Copy the records word for word, starting with their first line and continuing through the line that contains "gray line: moved 4 px left, 1 px up", and include that final line.

··· Provided information

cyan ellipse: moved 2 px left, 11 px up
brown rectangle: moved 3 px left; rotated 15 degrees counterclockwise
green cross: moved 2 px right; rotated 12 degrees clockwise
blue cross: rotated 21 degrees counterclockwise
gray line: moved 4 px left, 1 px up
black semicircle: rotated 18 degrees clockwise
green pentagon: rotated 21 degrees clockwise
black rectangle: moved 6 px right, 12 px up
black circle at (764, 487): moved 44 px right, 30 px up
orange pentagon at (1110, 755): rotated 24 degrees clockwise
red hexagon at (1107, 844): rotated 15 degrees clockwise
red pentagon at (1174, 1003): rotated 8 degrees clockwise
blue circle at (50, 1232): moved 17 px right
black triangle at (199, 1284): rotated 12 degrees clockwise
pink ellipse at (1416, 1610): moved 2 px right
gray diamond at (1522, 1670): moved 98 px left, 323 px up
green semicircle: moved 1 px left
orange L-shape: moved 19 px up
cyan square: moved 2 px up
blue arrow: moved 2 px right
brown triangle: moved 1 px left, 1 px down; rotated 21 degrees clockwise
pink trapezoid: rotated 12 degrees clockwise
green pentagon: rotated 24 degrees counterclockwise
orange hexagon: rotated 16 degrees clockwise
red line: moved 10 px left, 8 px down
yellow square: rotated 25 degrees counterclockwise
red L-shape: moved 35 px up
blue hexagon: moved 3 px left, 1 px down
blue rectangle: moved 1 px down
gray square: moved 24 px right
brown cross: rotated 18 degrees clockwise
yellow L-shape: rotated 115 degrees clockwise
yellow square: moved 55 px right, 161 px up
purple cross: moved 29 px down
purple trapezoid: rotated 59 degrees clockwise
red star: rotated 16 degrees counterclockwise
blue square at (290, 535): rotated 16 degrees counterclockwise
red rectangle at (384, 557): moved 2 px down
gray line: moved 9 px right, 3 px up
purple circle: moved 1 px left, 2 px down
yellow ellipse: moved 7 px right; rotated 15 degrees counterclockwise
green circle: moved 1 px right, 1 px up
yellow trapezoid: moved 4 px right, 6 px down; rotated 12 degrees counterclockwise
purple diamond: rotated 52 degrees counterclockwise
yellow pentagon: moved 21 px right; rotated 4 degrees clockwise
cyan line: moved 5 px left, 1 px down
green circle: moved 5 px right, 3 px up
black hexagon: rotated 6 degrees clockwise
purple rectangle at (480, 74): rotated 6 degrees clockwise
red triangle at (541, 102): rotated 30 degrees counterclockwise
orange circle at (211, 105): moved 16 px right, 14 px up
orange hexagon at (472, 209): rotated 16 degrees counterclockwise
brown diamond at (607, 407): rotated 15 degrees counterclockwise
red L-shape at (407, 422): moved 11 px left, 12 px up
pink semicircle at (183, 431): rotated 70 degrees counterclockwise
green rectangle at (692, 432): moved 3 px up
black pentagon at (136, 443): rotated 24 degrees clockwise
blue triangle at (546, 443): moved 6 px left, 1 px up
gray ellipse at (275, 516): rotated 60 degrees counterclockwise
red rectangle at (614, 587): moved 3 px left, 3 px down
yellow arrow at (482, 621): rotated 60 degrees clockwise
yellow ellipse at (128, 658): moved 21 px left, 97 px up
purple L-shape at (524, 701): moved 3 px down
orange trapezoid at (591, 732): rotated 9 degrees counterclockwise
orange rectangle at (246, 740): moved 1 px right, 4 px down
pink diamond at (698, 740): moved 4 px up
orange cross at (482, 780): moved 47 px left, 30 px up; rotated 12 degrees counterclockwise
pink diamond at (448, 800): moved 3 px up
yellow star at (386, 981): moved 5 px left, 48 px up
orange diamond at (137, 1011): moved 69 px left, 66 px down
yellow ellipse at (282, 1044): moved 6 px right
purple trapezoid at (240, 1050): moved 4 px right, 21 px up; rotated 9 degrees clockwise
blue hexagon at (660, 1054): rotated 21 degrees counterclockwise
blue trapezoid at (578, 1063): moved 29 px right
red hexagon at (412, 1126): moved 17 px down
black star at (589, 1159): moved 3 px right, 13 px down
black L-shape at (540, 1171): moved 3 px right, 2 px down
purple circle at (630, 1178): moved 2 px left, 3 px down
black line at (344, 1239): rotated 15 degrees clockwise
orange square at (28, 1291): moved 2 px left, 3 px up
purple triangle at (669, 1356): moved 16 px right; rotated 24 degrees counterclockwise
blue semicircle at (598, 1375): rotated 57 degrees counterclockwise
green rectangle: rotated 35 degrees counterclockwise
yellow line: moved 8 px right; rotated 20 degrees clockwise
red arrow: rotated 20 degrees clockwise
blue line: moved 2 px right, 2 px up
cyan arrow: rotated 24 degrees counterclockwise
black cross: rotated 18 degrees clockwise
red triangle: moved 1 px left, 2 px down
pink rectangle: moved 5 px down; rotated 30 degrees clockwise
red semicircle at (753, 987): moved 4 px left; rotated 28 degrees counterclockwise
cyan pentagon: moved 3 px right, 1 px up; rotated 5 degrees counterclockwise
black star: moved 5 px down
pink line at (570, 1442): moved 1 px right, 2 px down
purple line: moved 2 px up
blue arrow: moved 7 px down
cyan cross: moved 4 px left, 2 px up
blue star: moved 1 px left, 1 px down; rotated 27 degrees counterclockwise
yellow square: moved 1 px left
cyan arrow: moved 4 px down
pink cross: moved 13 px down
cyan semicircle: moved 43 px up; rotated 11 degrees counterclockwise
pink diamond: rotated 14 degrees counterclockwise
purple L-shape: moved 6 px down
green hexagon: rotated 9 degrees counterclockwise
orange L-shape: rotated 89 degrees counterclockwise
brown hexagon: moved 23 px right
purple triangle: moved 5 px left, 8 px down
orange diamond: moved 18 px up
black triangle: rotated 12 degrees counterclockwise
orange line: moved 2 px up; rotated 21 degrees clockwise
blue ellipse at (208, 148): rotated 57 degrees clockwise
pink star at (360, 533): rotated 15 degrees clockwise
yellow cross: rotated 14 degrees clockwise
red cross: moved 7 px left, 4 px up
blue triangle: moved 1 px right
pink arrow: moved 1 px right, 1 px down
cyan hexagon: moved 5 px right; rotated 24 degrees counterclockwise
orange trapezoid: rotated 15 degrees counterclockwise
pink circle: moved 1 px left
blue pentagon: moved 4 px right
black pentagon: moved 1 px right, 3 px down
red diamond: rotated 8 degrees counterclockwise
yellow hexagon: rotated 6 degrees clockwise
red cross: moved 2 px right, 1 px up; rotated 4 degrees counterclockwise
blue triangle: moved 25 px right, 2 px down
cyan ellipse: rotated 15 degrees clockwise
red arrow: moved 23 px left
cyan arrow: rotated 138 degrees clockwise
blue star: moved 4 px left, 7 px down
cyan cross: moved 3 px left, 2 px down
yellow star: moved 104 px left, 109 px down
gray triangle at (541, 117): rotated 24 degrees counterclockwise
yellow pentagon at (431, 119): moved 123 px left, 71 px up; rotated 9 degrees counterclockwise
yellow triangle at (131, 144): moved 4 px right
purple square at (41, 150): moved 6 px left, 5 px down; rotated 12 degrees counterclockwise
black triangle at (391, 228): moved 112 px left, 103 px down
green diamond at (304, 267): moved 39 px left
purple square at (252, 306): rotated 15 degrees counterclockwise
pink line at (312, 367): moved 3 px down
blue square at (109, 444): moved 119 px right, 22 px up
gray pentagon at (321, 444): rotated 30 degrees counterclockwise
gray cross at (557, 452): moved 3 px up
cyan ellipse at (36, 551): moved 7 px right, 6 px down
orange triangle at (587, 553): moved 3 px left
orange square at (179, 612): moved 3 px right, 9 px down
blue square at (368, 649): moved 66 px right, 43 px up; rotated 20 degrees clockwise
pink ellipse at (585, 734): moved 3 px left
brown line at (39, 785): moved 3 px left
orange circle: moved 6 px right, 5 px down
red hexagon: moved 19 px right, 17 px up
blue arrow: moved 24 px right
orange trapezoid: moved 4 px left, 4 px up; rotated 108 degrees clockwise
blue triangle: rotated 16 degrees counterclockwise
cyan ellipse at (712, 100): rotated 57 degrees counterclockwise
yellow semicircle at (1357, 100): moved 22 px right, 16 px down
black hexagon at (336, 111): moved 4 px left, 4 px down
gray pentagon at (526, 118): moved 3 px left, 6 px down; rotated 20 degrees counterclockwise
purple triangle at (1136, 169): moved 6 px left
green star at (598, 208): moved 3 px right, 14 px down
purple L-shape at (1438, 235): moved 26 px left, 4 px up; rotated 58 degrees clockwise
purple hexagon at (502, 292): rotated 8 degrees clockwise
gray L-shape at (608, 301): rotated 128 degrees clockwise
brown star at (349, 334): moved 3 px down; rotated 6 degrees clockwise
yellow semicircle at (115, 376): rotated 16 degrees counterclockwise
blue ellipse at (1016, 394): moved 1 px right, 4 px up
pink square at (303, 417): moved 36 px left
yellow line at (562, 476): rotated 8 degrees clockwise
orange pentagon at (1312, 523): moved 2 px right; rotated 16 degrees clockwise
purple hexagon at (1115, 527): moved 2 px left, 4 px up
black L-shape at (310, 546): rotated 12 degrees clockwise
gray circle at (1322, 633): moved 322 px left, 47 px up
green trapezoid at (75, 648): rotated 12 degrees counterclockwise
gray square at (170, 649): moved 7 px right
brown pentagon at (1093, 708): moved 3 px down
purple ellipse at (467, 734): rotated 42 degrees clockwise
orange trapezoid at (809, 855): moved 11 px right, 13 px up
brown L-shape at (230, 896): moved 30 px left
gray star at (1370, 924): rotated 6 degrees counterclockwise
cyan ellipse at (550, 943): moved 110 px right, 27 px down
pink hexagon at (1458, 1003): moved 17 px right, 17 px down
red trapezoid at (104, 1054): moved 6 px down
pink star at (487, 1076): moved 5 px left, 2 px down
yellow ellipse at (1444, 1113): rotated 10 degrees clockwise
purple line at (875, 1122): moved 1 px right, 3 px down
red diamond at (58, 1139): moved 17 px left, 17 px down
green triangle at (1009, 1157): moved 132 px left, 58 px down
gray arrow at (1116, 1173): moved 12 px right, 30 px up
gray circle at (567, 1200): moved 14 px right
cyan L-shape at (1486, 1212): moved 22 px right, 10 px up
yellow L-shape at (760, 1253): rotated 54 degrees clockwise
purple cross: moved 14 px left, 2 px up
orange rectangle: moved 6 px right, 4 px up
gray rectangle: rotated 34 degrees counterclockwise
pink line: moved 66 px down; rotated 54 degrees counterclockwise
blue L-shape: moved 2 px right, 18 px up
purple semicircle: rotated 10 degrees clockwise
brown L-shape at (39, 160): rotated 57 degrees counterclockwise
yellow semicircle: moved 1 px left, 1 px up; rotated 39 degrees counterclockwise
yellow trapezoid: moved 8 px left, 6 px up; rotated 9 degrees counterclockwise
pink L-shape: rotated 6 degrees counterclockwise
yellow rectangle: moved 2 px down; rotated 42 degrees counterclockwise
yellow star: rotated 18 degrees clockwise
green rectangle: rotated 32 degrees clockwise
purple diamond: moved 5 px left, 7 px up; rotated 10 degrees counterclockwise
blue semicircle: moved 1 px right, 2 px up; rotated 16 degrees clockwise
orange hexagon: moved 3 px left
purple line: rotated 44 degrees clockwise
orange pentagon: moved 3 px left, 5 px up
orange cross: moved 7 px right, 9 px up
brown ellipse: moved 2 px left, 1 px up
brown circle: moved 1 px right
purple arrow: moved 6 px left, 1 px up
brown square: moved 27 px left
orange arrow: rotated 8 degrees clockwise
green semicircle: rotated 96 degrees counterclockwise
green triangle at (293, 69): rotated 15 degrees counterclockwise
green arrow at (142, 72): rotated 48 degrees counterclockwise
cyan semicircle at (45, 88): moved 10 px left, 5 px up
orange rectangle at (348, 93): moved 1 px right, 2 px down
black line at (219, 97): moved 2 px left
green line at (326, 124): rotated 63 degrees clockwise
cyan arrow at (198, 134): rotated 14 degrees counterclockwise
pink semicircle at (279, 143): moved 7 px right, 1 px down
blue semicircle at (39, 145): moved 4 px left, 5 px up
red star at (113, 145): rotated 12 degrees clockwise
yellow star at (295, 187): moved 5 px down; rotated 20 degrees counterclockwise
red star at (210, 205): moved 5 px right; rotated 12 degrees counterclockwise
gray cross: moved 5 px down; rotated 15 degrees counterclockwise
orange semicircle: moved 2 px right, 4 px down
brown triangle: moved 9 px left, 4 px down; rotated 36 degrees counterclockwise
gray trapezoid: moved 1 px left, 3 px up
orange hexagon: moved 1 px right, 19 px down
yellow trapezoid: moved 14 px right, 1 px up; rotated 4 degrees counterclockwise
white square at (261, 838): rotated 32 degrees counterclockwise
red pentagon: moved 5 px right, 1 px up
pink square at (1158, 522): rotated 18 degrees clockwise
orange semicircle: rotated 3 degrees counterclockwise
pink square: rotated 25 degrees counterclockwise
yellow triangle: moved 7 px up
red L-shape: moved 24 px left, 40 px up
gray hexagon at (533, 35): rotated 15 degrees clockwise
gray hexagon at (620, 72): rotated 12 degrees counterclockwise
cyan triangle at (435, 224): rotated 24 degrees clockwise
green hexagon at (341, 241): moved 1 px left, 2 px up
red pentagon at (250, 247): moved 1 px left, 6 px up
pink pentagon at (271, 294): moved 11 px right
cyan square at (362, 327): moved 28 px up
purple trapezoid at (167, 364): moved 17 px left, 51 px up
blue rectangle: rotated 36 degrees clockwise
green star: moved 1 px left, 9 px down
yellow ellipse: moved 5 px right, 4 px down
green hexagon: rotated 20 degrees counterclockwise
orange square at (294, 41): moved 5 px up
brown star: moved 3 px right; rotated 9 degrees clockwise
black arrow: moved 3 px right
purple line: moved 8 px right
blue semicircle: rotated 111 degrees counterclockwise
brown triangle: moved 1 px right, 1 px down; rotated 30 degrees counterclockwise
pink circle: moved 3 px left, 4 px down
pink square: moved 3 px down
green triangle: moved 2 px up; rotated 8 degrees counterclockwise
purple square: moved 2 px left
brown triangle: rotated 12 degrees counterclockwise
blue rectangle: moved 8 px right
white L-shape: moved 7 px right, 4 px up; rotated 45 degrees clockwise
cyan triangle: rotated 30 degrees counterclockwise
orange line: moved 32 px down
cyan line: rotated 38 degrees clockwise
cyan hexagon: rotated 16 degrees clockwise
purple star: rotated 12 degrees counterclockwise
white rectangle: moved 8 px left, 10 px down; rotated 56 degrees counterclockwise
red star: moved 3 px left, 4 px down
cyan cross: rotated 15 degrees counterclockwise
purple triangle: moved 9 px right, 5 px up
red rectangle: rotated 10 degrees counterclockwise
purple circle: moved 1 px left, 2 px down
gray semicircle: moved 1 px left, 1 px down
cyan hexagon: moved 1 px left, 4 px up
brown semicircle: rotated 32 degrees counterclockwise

······

**The result**
cyan ellipse: moved 2 px left, 11 px up
brown rectangle: moved 3 px left; rotated 15 degrees counterclockwise
green cross: moved 2 px right; rotated 12 degrees clockwise
blue cross: rotated 21 degrees counterclockwise
gray line: moved 4 px left, 1 px up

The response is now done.